──────── Given records

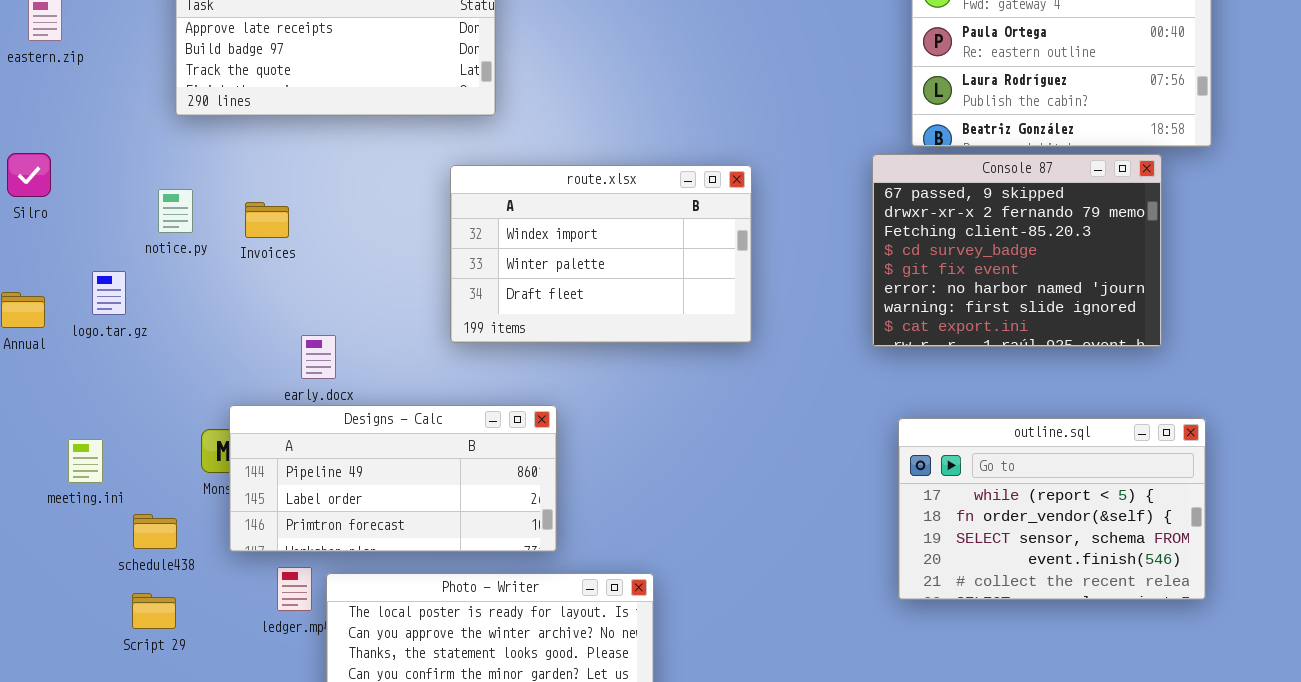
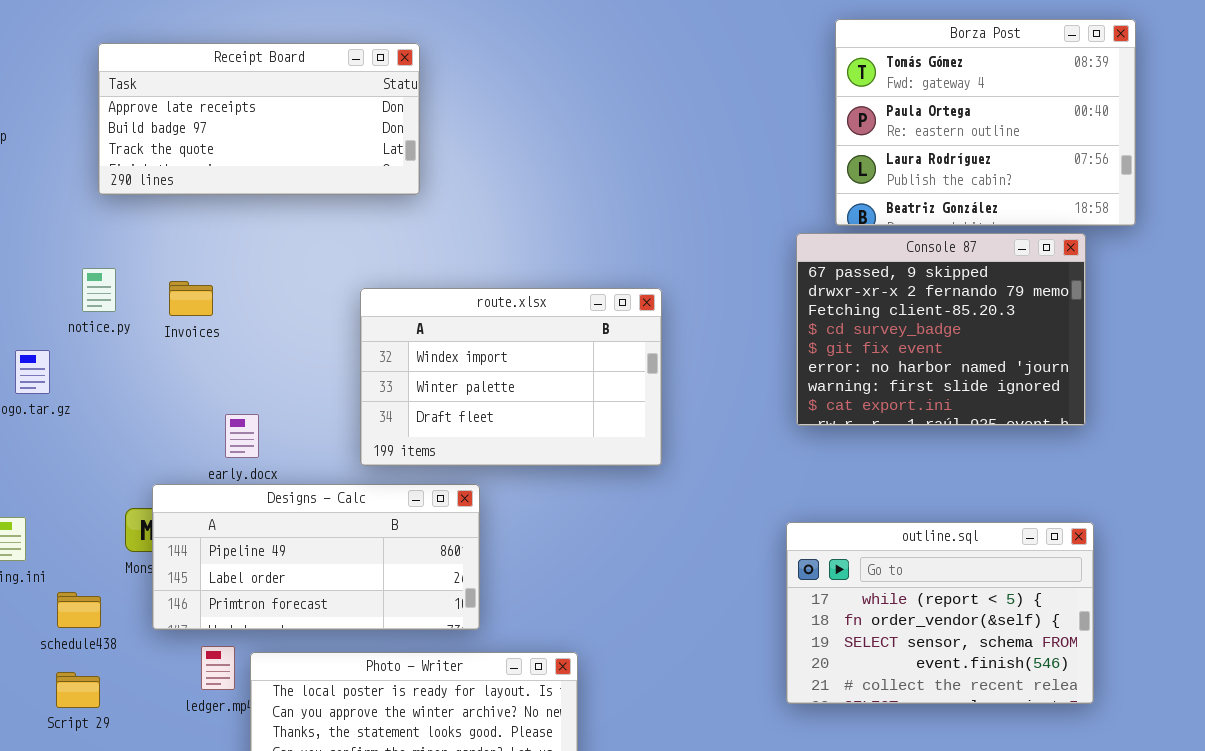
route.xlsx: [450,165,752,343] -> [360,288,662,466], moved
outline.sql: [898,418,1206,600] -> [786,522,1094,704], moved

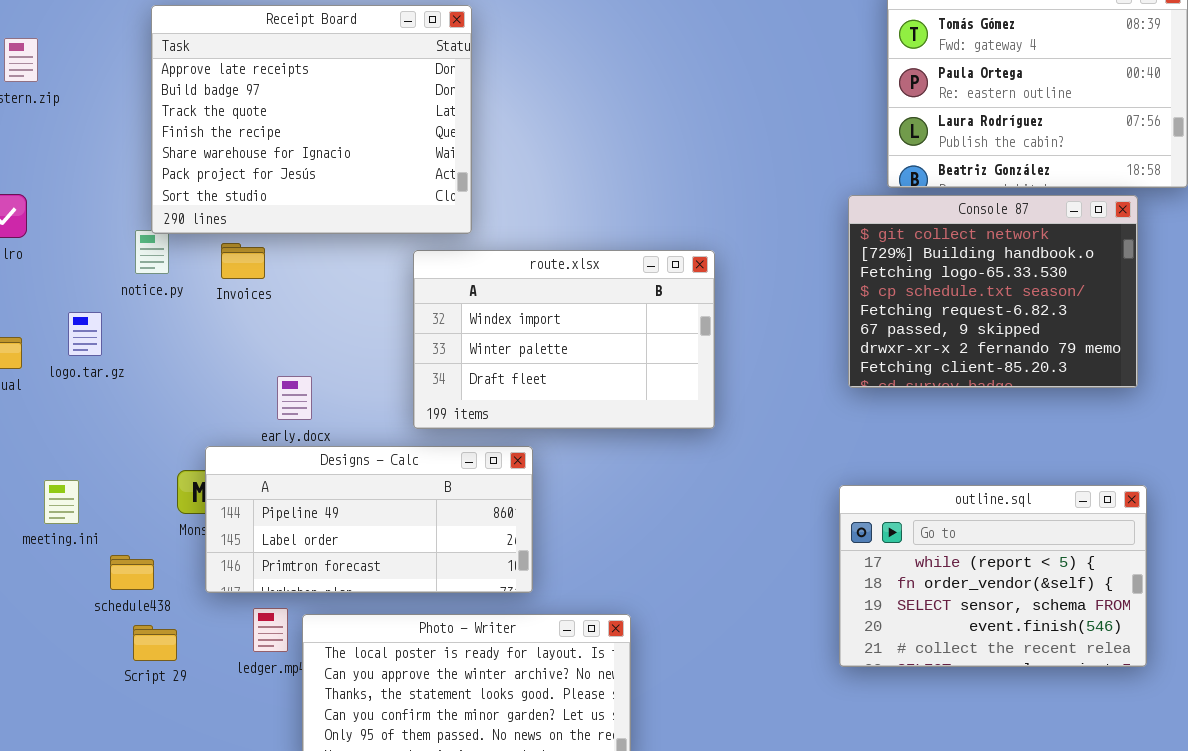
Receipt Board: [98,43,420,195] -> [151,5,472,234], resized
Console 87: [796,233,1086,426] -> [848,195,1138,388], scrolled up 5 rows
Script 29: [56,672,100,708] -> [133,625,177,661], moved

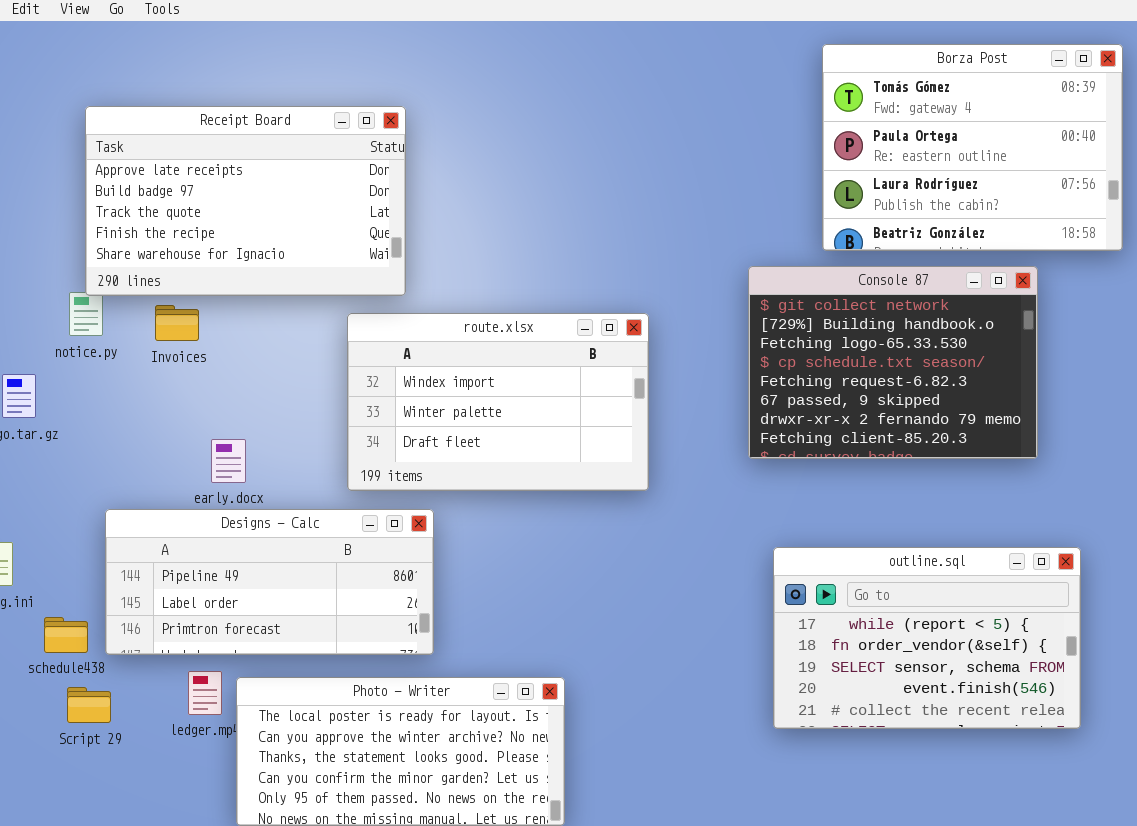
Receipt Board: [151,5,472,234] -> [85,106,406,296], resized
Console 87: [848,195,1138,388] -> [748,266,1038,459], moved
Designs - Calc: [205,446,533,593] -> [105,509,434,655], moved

────────────────

Exercise objective> Across the whole listing above, count each line in which the string "Console" occurs; respond with that number only.

Answer section> 2